The problem:
Exactly the lines from the one with "(589, 298) = (414, 240): none" through the end of the records below are needed, minus any pictures.

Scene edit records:
Content starts

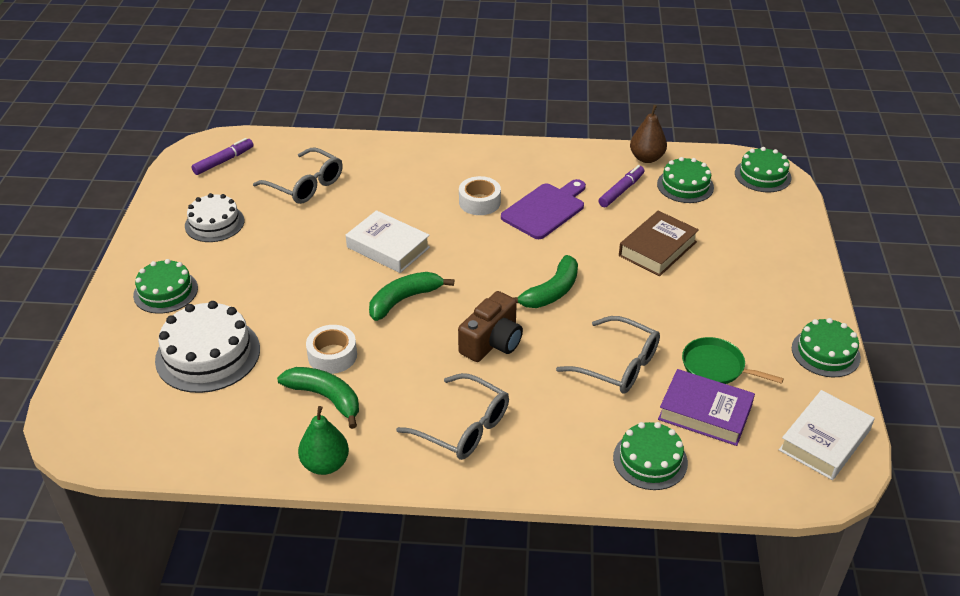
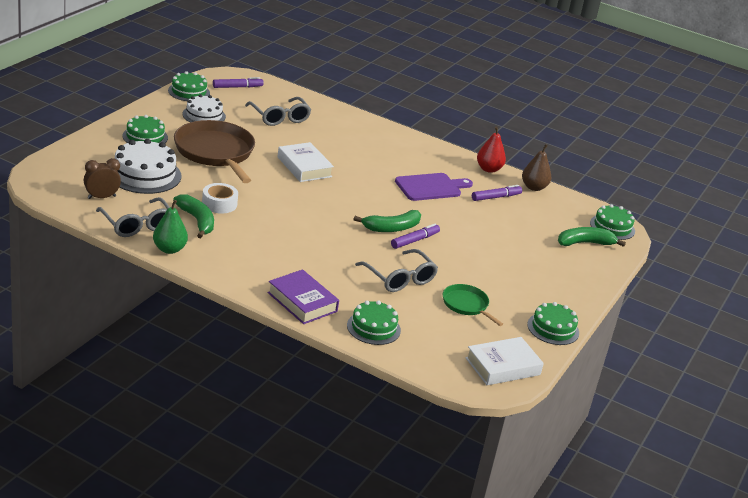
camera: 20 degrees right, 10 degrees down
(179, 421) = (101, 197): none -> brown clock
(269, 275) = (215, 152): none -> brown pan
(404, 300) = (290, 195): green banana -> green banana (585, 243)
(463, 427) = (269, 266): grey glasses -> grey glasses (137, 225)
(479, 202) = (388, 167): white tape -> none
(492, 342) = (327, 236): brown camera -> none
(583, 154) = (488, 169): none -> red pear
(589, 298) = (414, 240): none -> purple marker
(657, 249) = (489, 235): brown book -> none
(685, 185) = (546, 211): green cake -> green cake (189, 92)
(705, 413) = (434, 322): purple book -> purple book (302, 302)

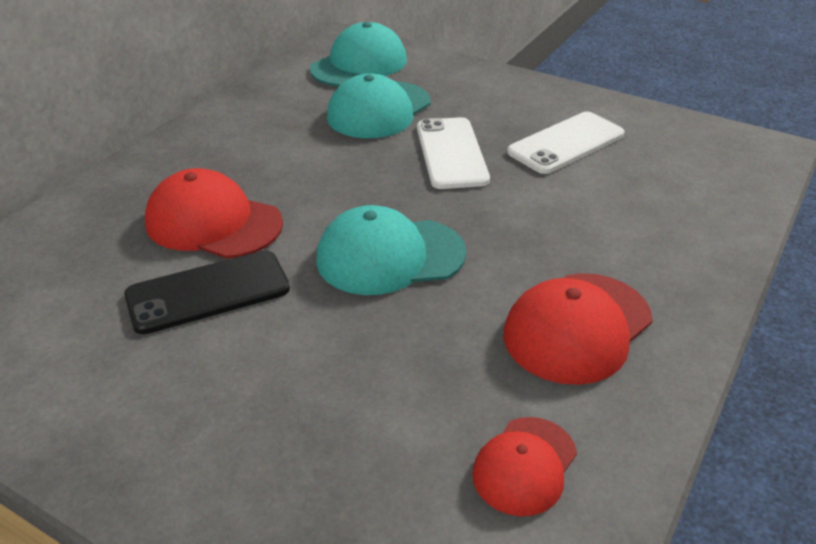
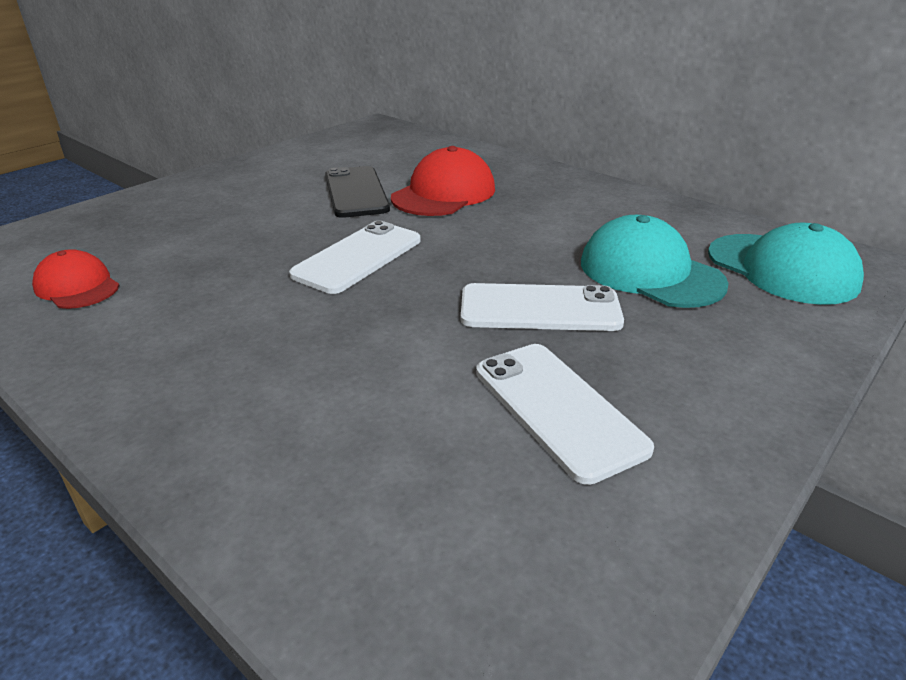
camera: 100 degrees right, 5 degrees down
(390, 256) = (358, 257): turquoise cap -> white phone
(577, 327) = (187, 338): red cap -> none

Content ends

Reply:
(589, 298) = (414, 240): none -> purple marker
(657, 249) = (489, 235): brown book -> none
(685, 185) = (546, 211): green cake -> green cake (189, 92)
(705, 413) = (434, 322): purple book -> purple book (302, 302)

camera: 100 degrees right, 5 degrees down
(390, 256) = (358, 257): turquoise cap -> white phone
(577, 327) = (187, 338): red cap -> none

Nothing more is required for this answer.